## Problem to solve
Read through the entries below and copy each line where "orange" turns up.
*** Block opens ***
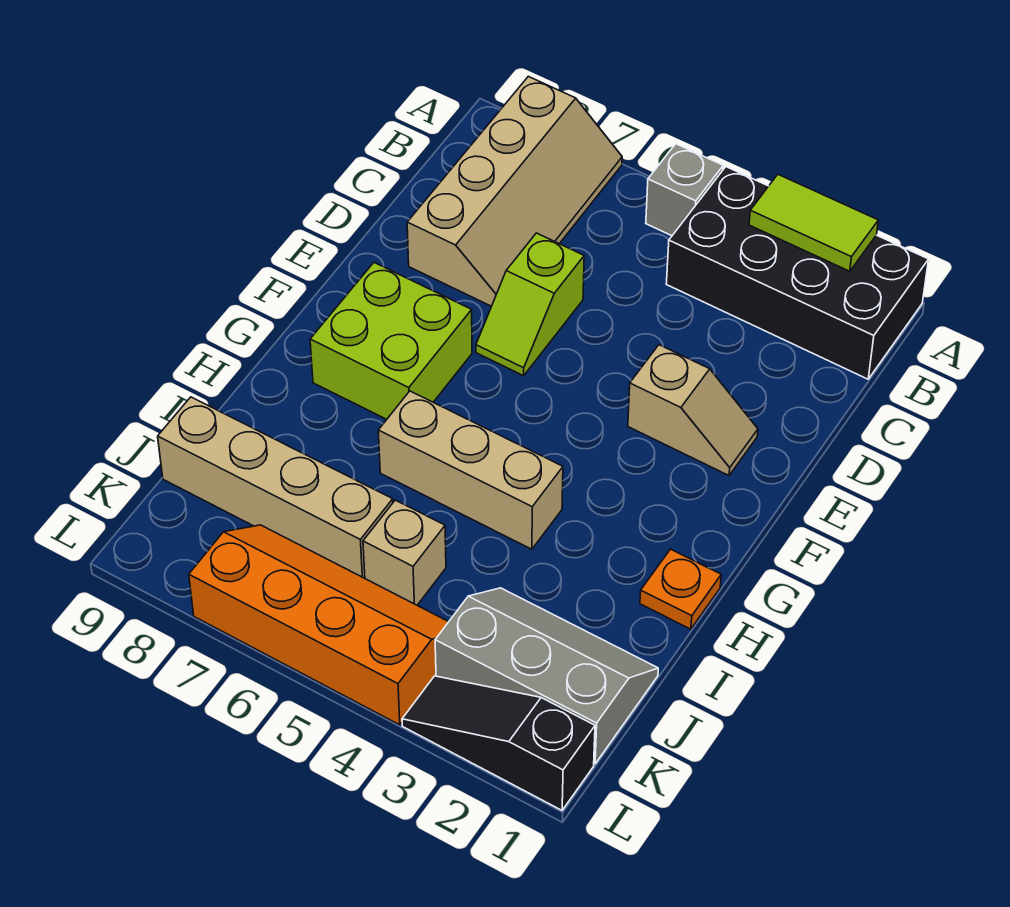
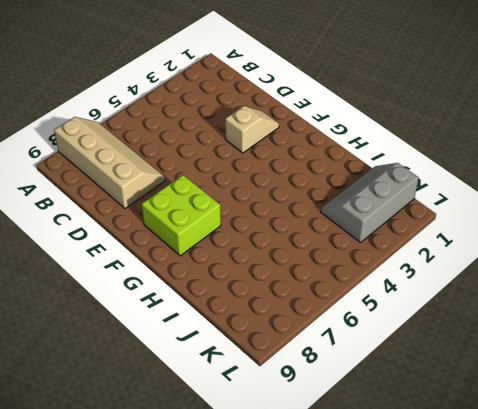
none -> black brick A1:B4 level 1
none -> grey brick A5 level 1
none -> lime slope D6:E6 level 1 top D

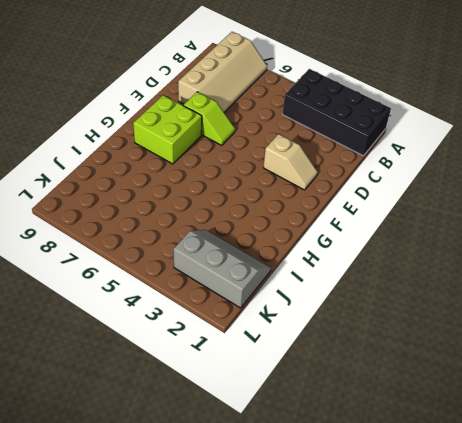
lime slope E6:E7 level 1 top 7 -> lime slope D6:E6 level 1 top D
none -> grey brick A5 level 1
none -> orange plate H1 level 1
none -> tan brick H4:H6 level 1

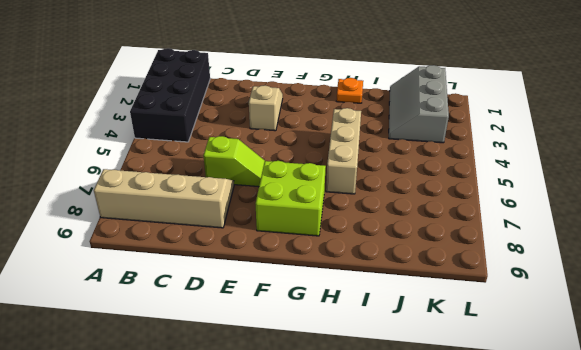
none -> grey brick A5 level 1
none -> tan brick J5 level 1
none -> tan brick J6:J9 level 1

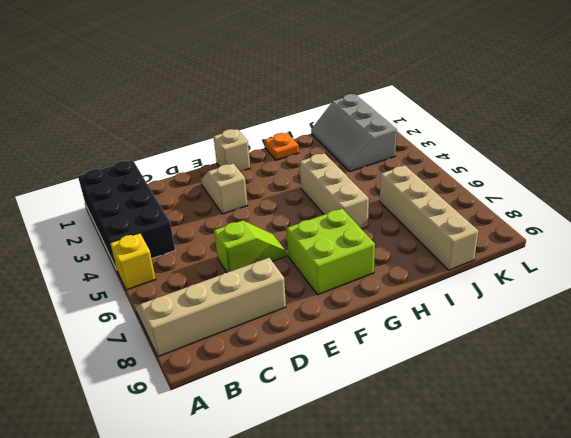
yellow brick A5 level 1 -> grey brick A5 level 1
tan brick F1 level 1 -> tan brick J5 level 1
none -> orange slope K4:L7 level 1 top L
none -> black slope L1:L3 level 1 top 1
none -> lime tile A2:A3 level 2

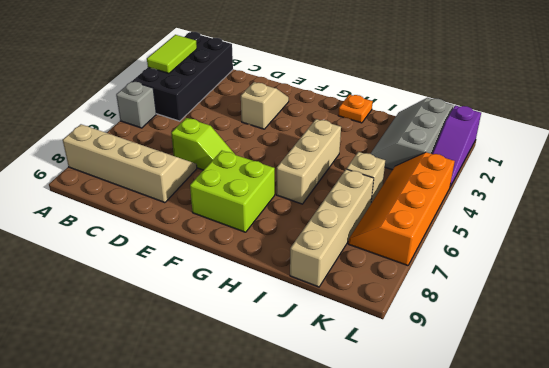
purple slope L1:L3 level 1 top 1 -> black slope L1:L3 level 1 top 1

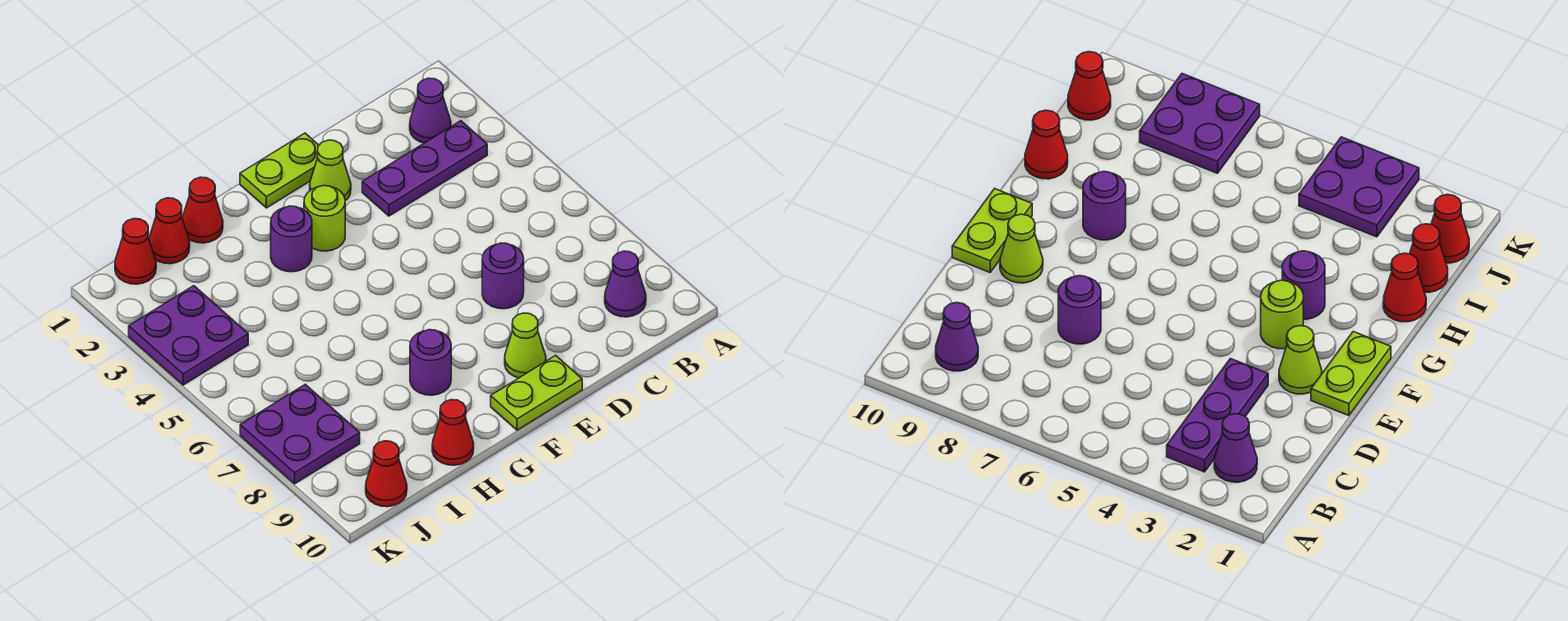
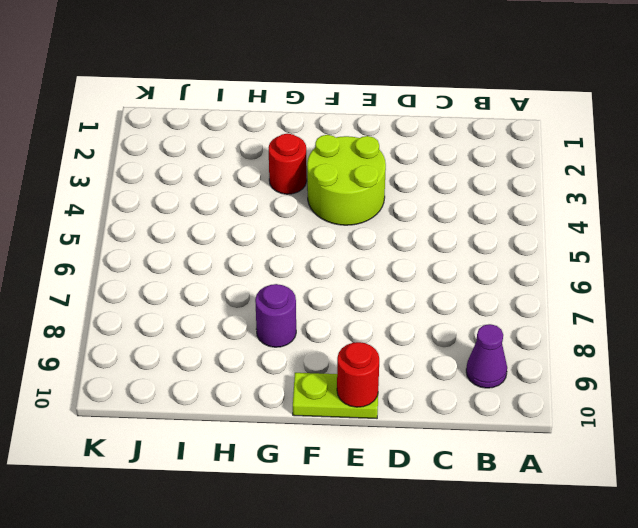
lime round brick E3:F4 level 1 -> lime round brick F3 level 1
red round brick E10 level 2 -> none
red round brick G3 level 1 -> purple round brick G3 level 1
none -> purple cone B2 level 1
none -> purple plate B3:D3 level 1
none -> purple round brick D7 level 1

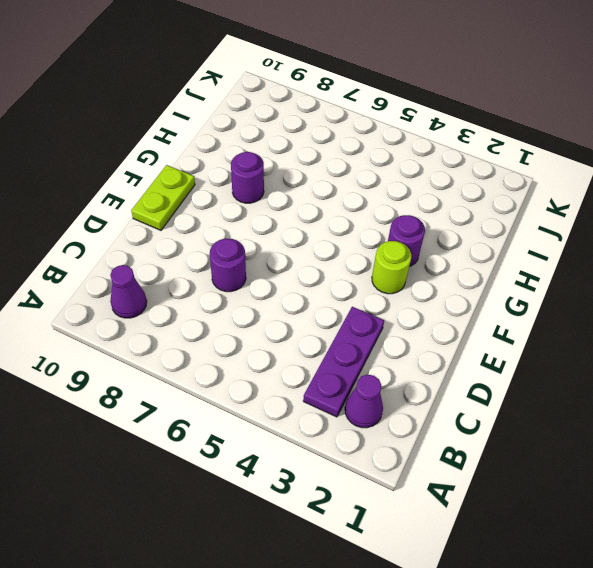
none -> lime plate E1:F1 level 1
none -> lime cone E2 level 1
none -> lime cone E9 level 1

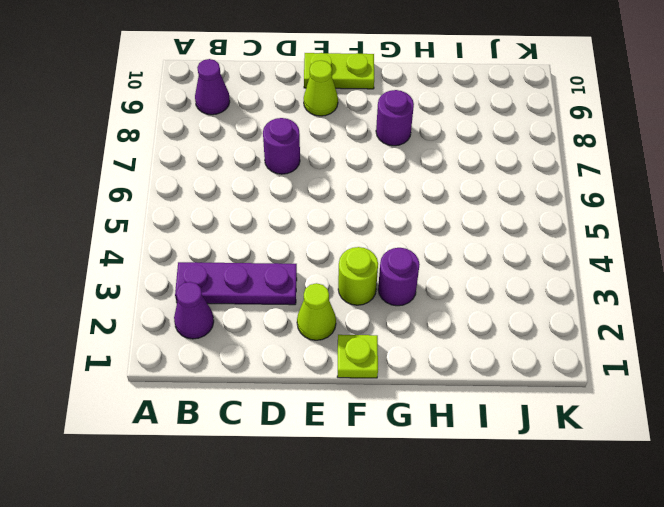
lime plate F1 level 1 -> lime plate E1:F1 level 1
none -> red cone H1 level 1
none -> red cone H10 level 1
none -> red cone I1 level 1

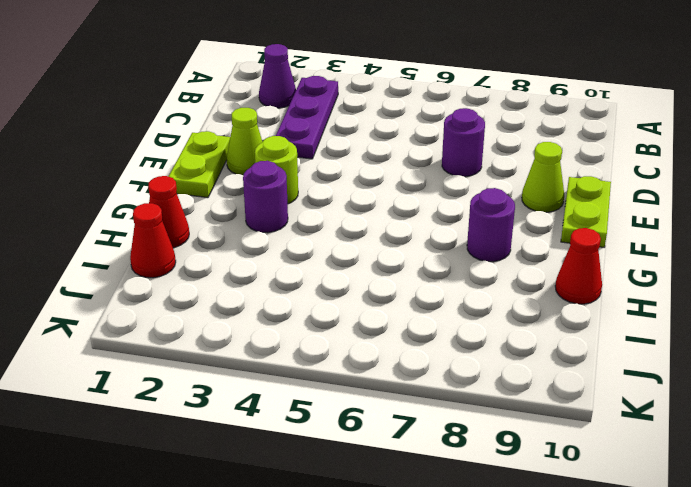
none -> purple cone B9 level 1
none -> red cone J1 level 1
none -> purple plate J3:K4 level 1

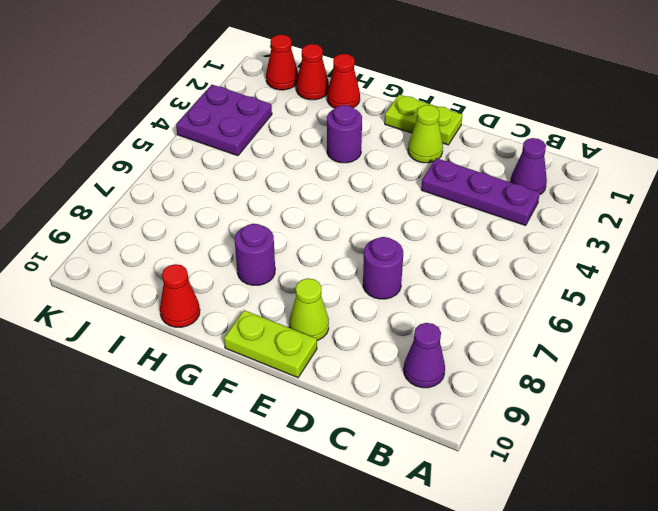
none -> lime round brick F3 level 1
none -> purple plate J7:K8 level 1
none -> red cone J10 level 1

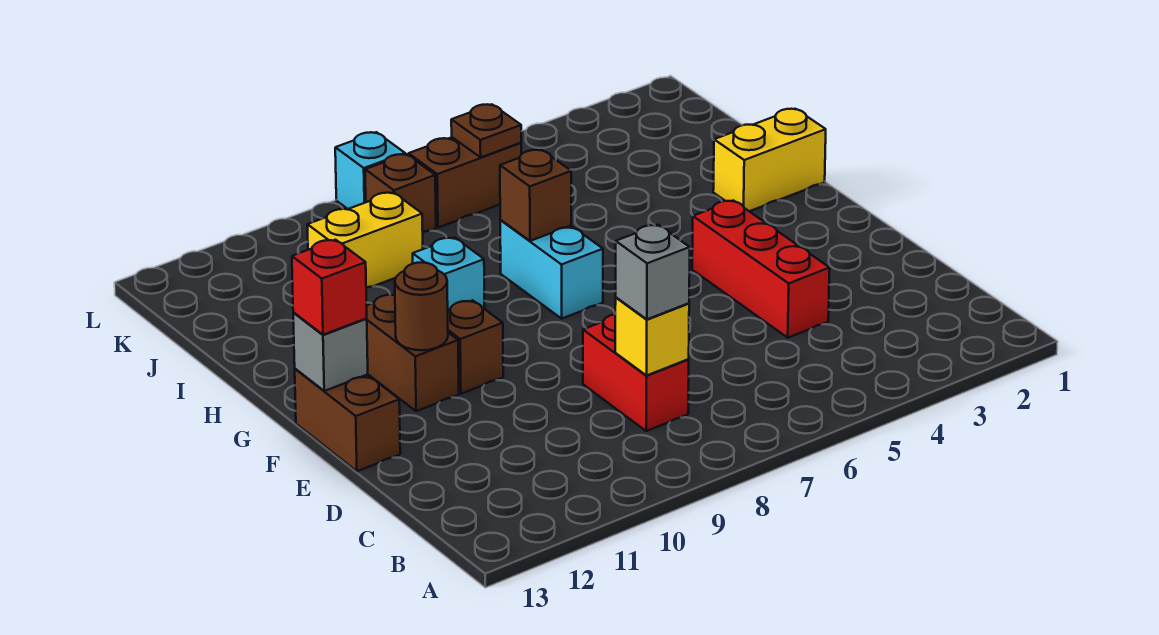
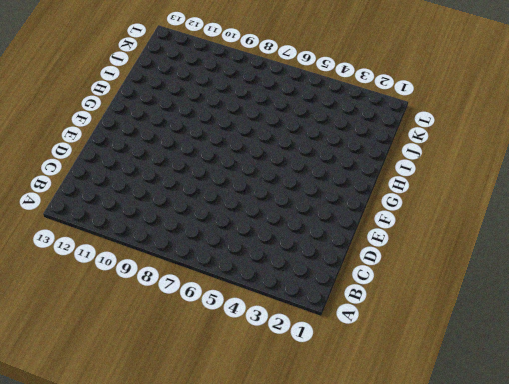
none -> red brick C8:D8 level 1
none -> red brick D4:F4 level 1
none -> brown brick E13:F13 level 1

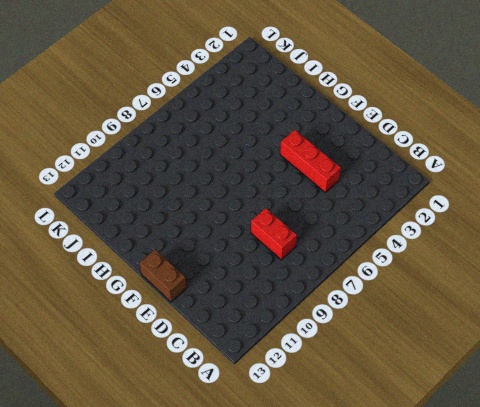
none -> brown brick F10 level 1
none -> brown brick F11:G11 level 1
none -> cyan brick G7:H7 level 1

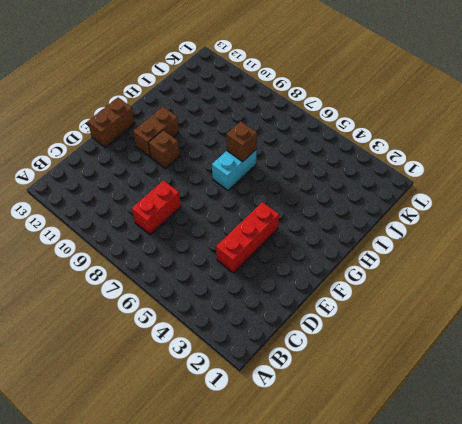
none -> yellow brick H1:H2 level 1
none -> cyan brick H9 level 1
none -> yellow brick J9:J10 level 1

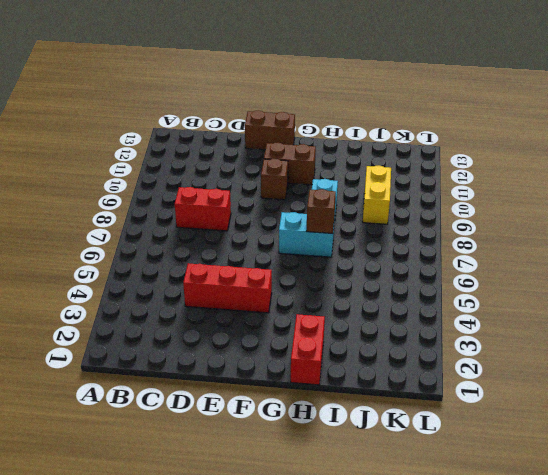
red brick H1:H2 level 1 -> yellow brick H1:H2 level 1
none -> brown brick K6:K7 level 1
none -> brown brick K8 level 1
none -> cyan brick L8 level 1

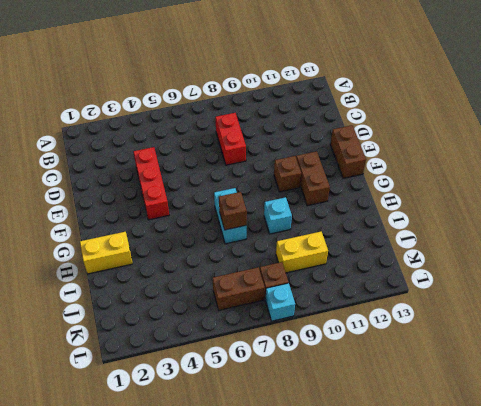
none -> yellow brick C8 level 2
none -> brown round brick F11 level 2
none -> grey brick F13 level 2

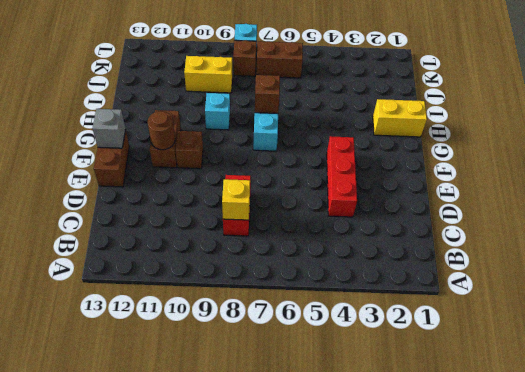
none -> brown plate K6 level 2
none -> grey brick C8 level 3
none -> red brick F13 level 3

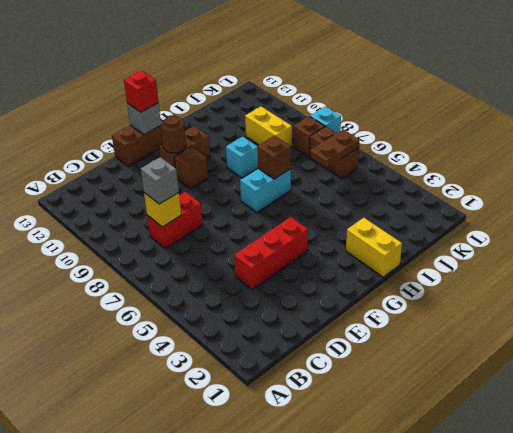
brown plate J6:K6 level 2 -> brown plate K6 level 2

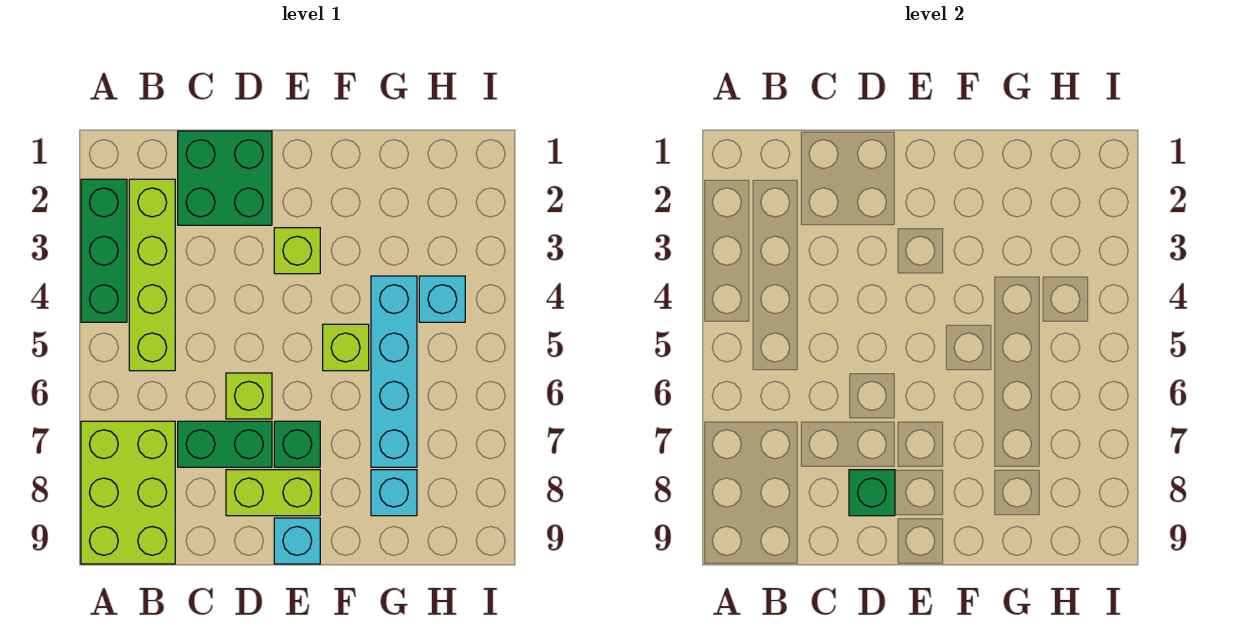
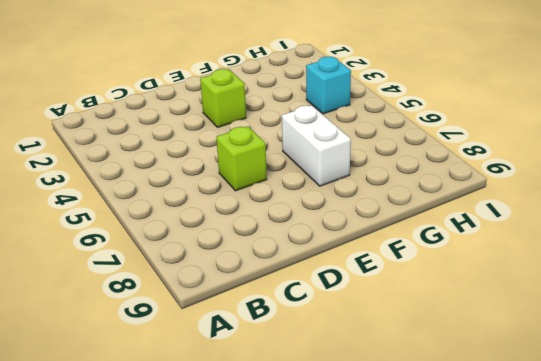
white brick F6:F7 level 1 -> none
none -> green brick A2:A4 level 1
none -> lime brick A7:B9 level 1
none -> lime brick B2:B5 level 1

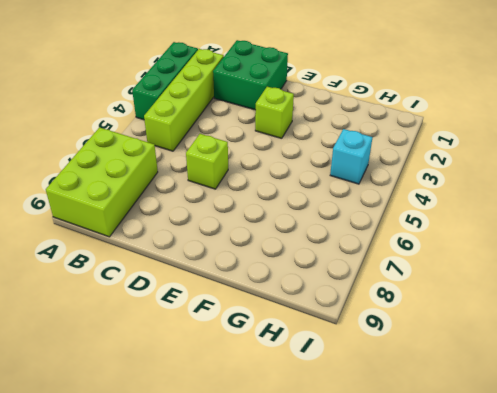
none -> green brick C7:D7 level 1
none -> lime brick D8:E8 level 1
none -> green brick E7 level 1

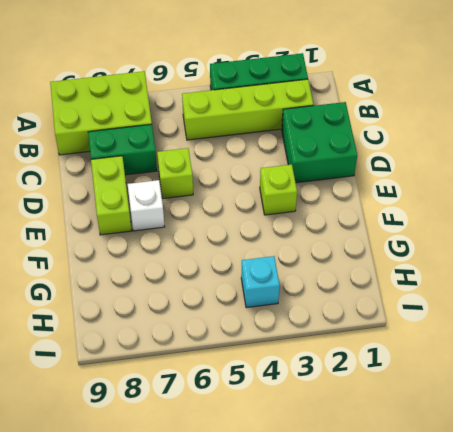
green brick C7:C8 level 1 -> green brick C7:D7 level 1
white brick E7 level 1 -> green brick E7 level 1
none -> cyan brick E9 level 1
none -> lime brick F5 level 1
none -> cyan brick G4:G7 level 1

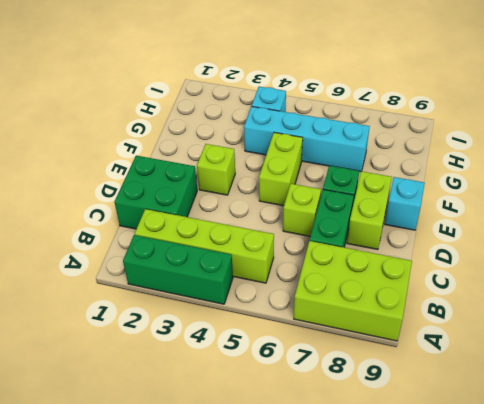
lime brick E5:F5 level 1 -> lime brick F5 level 1
none -> cyan brick G8 level 1
none -> green brick D8 level 2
*** Block closes ***
## Your response
none -> orange plate H1 level 1
none -> orange slope K4:L7 level 1 top L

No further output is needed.